**Scene difference descriptions**
****************************************

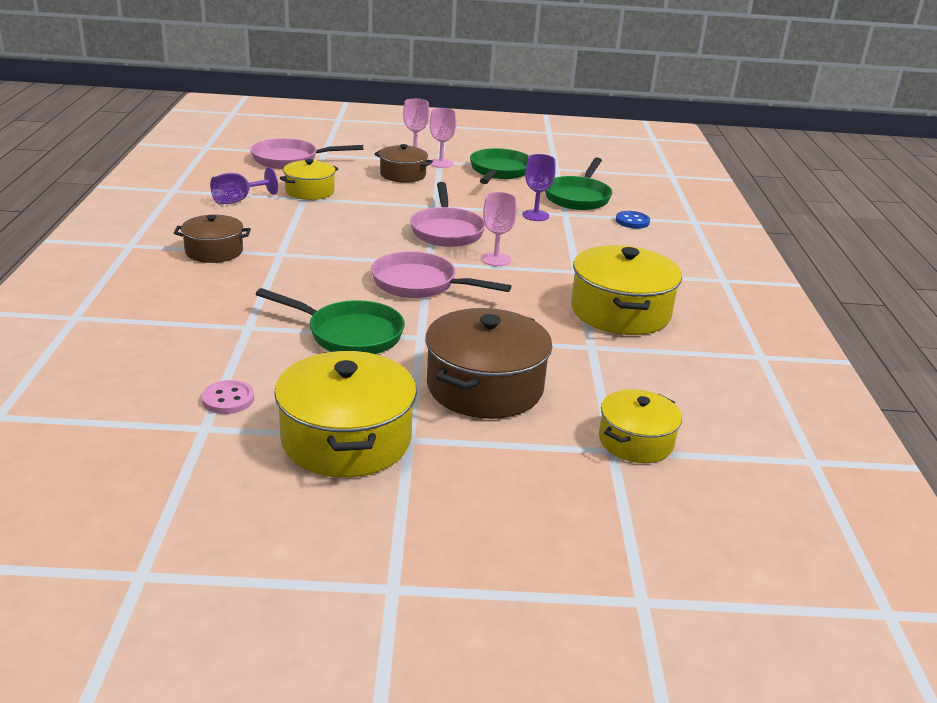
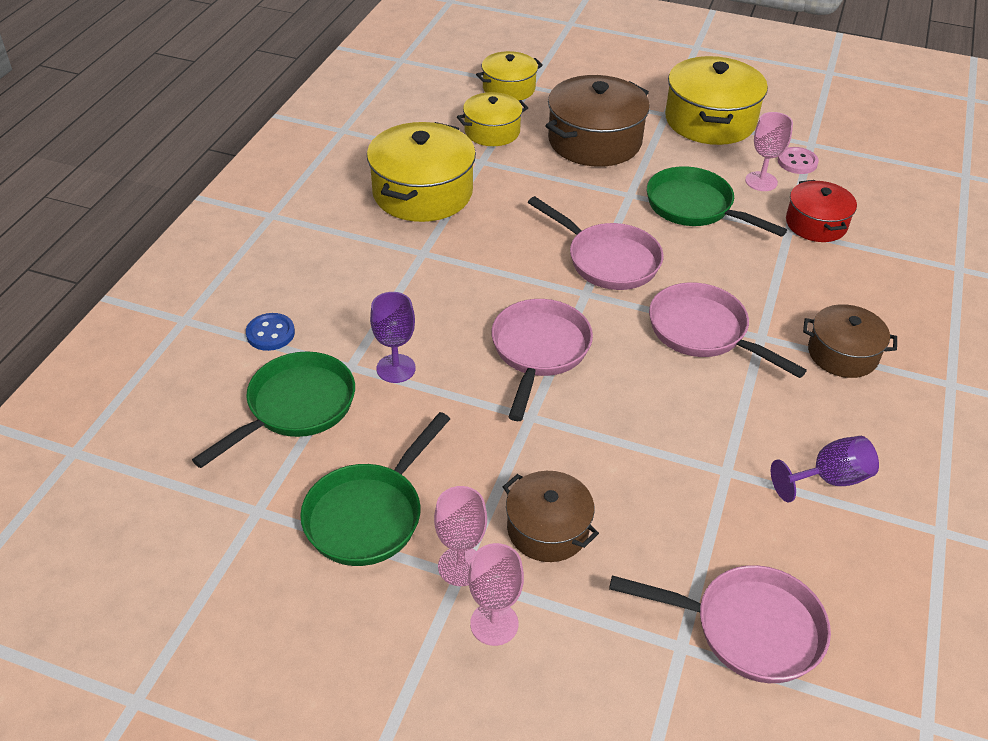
camera: 160 degrees left, 15 degrees up
(217, 336) = (816, 224): none -> red pot
(310, 191) = (716, 492): yellow pot -> yellow pot (492, 131)
(327, 251) = (703, 332): none -> pink pan
(496, 259) = (504, 286): pink goblet -> pink goblet (761, 181)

****************************************

**WHAT TO DO**
Where an entry holds an image, drop the image and copy the remaining text exactly.

**WORKED SOLUTION**
camera: 160 degrees left, 15 degrees up
(217, 336) = (816, 224): none -> red pot
(310, 191) = (716, 492): yellow pot -> yellow pot (492, 131)
(327, 251) = (703, 332): none -> pink pan
(496, 259) = (504, 286): pink goblet -> pink goblet (761, 181)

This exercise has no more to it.